→ **PROVIDED RECORDS**:
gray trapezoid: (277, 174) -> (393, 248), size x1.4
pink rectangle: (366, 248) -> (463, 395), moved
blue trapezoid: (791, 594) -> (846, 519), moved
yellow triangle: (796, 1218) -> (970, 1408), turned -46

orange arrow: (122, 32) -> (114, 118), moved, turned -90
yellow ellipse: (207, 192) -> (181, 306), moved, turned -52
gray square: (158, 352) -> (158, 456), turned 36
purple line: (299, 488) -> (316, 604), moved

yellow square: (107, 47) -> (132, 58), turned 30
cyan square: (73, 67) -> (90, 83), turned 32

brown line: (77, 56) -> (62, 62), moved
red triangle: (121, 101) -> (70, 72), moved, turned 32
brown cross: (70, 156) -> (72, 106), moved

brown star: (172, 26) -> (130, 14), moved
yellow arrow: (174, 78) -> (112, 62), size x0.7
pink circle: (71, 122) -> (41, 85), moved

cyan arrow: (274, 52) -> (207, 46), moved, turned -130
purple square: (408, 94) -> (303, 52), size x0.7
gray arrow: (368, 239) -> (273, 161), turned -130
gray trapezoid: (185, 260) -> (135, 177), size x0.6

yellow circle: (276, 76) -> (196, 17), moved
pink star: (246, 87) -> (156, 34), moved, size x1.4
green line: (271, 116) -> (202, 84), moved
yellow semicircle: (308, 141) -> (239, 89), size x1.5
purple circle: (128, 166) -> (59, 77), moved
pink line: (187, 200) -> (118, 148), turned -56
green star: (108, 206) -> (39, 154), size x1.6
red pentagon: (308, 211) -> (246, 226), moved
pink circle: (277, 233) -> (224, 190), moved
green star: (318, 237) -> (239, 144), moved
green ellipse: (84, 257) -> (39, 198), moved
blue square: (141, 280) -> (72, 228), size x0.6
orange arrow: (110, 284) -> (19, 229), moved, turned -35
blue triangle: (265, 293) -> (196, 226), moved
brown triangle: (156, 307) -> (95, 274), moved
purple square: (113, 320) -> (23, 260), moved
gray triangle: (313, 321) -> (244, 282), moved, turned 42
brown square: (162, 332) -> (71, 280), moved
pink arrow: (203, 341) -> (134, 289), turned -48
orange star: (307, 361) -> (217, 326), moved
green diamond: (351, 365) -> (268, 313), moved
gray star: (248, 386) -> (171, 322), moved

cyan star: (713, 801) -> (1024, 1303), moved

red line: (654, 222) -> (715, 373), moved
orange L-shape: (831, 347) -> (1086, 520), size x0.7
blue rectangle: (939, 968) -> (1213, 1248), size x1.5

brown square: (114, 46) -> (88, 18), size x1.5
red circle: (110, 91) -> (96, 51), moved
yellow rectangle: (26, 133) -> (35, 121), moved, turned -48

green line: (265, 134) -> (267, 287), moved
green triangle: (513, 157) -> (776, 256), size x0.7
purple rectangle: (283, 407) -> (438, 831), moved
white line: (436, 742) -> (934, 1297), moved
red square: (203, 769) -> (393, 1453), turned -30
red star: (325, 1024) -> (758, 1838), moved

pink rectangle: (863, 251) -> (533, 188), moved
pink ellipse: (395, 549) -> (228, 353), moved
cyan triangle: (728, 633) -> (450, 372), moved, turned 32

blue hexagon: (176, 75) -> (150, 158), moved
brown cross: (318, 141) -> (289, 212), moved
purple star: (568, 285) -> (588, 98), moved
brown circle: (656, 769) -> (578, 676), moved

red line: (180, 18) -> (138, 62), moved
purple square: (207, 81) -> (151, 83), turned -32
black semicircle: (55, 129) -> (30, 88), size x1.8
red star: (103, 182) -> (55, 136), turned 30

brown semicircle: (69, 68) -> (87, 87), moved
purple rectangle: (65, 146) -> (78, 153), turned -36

→ **TASK OBJECTIVE**:
Word for word, write out all of the entries.

→ **REPLY TO THE EXERCISE**:
gray trapezoid: (277, 174) -> (393, 248), size x1.4
pink rectangle: (366, 248) -> (463, 395), moved
blue trapezoid: (791, 594) -> (846, 519), moved
yellow triangle: (796, 1218) -> (970, 1408), turned -46

orange arrow: (122, 32) -> (114, 118), moved, turned -90
yellow ellipse: (207, 192) -> (181, 306), moved, turned -52
gray square: (158, 352) -> (158, 456), turned 36
purple line: (299, 488) -> (316, 604), moved

yellow square: (107, 47) -> (132, 58), turned 30
cyan square: (73, 67) -> (90, 83), turned 32

brown line: (77, 56) -> (62, 62), moved
red triangle: (121, 101) -> (70, 72), moved, turned 32
brown cross: (70, 156) -> (72, 106), moved

brown star: (172, 26) -> (130, 14), moved
yellow arrow: (174, 78) -> (112, 62), size x0.7
pink circle: (71, 122) -> (41, 85), moved

cyan arrow: (274, 52) -> (207, 46), moved, turned -130
purple square: (408, 94) -> (303, 52), size x0.7
gray arrow: (368, 239) -> (273, 161), turned -130
gray trapezoid: (185, 260) -> (135, 177), size x0.6

yellow circle: (276, 76) -> (196, 17), moved
pink star: (246, 87) -> (156, 34), moved, size x1.4
green line: (271, 116) -> (202, 84), moved
yellow semicircle: (308, 141) -> (239, 89), size x1.5
purple circle: (128, 166) -> (59, 77), moved
pink line: (187, 200) -> (118, 148), turned -56
green star: (108, 206) -> (39, 154), size x1.6
red pentagon: (308, 211) -> (246, 226), moved
pink circle: (277, 233) -> (224, 190), moved
green star: (318, 237) -> (239, 144), moved
green ellipse: (84, 257) -> (39, 198), moved
blue square: (141, 280) -> (72, 228), size x0.6
orange arrow: (110, 284) -> (19, 229), moved, turned -35
blue triangle: (265, 293) -> (196, 226), moved
brown triangle: (156, 307) -> (95, 274), moved
purple square: (113, 320) -> (23, 260), moved
gray triangle: (313, 321) -> (244, 282), moved, turned 42
brown square: (162, 332) -> (71, 280), moved
pink arrow: (203, 341) -> (134, 289), turned -48
orange star: (307, 361) -> (217, 326), moved
green diamond: (351, 365) -> (268, 313), moved
gray star: (248, 386) -> (171, 322), moved

cyan star: (713, 801) -> (1024, 1303), moved

red line: (654, 222) -> (715, 373), moved
orange L-shape: (831, 347) -> (1086, 520), size x0.7
blue rectangle: (939, 968) -> (1213, 1248), size x1.5

brown square: (114, 46) -> (88, 18), size x1.5
red circle: (110, 91) -> (96, 51), moved
yellow rectangle: (26, 133) -> (35, 121), moved, turned -48

green line: (265, 134) -> (267, 287), moved
green triangle: (513, 157) -> (776, 256), size x0.7
purple rectangle: (283, 407) -> (438, 831), moved
white line: (436, 742) -> (934, 1297), moved
red square: (203, 769) -> (393, 1453), turned -30
red star: (325, 1024) -> (758, 1838), moved

pink rectangle: (863, 251) -> (533, 188), moved
pink ellipse: (395, 549) -> (228, 353), moved
cyan triangle: (728, 633) -> (450, 372), moved, turned 32

blue hexagon: (176, 75) -> (150, 158), moved
brown cross: (318, 141) -> (289, 212), moved
purple star: (568, 285) -> (588, 98), moved
brown circle: (656, 769) -> (578, 676), moved

red line: (180, 18) -> (138, 62), moved
purple square: (207, 81) -> (151, 83), turned -32
black semicircle: (55, 129) -> (30, 88), size x1.8
red star: (103, 182) -> (55, 136), turned 30

brown semicircle: (69, 68) -> (87, 87), moved
purple rectangle: (65, 146) -> (78, 153), turned -36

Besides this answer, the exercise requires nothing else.